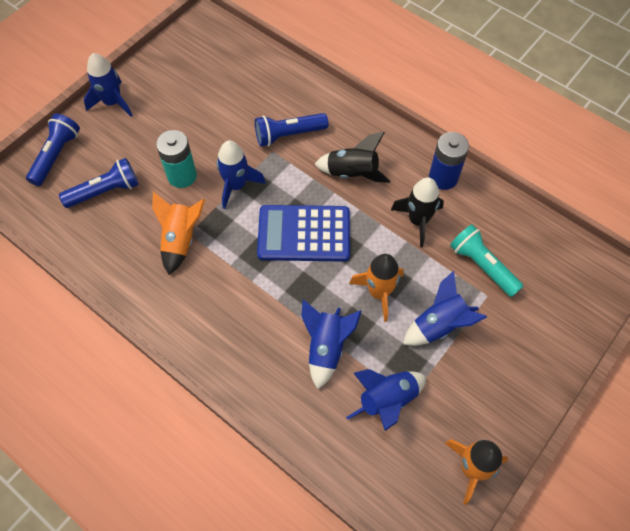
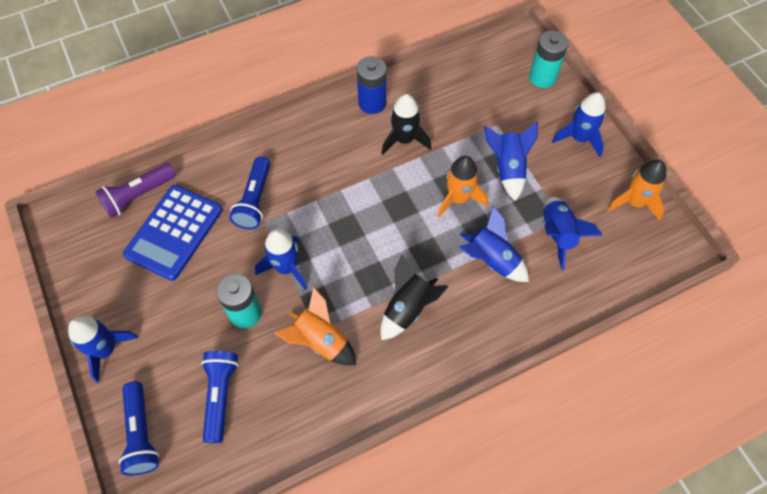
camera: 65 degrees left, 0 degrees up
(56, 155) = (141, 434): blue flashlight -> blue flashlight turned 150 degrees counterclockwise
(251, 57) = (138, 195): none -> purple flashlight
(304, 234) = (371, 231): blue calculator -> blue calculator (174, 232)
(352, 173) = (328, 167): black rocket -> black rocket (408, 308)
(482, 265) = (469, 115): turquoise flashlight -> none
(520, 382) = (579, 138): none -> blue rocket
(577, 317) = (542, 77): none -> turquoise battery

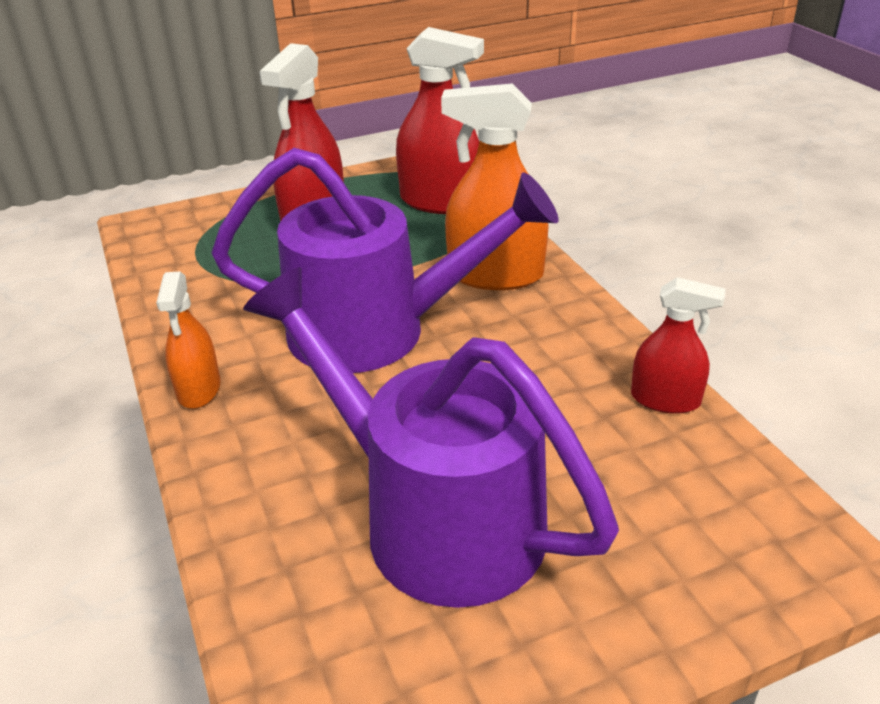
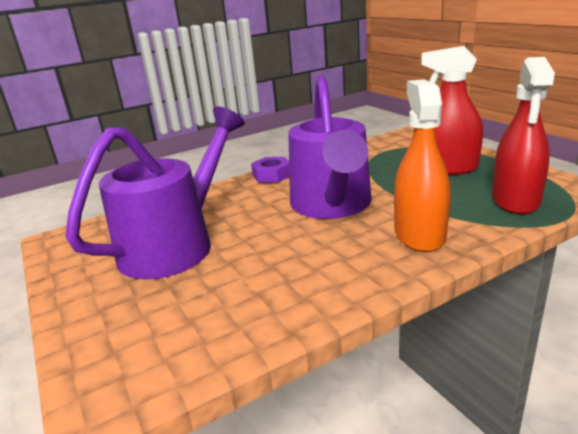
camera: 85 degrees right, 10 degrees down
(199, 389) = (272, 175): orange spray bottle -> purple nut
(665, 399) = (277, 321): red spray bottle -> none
...
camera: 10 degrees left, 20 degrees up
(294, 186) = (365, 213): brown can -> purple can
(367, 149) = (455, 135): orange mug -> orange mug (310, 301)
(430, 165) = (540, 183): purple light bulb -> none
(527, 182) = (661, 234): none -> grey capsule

THE TASK.
Print an exact copy of the lines above, from the one containing "(352, 173) = (328, 167): black" through the one containing "(665, 399) = (277, 321): red", and leave out the pictures.

ANSWER SPACE.
(352, 173) = (328, 167): black rocket -> black rocket (408, 308)
(482, 265) = (469, 115): turquoise flashlight -> none
(520, 382) = (579, 138): none -> blue rocket
(577, 317) = (542, 77): none -> turquoise battery

camera: 85 degrees right, 10 degrees down
(199, 389) = (272, 175): orange spray bottle -> purple nut
(665, 399) = (277, 321): red spray bottle -> none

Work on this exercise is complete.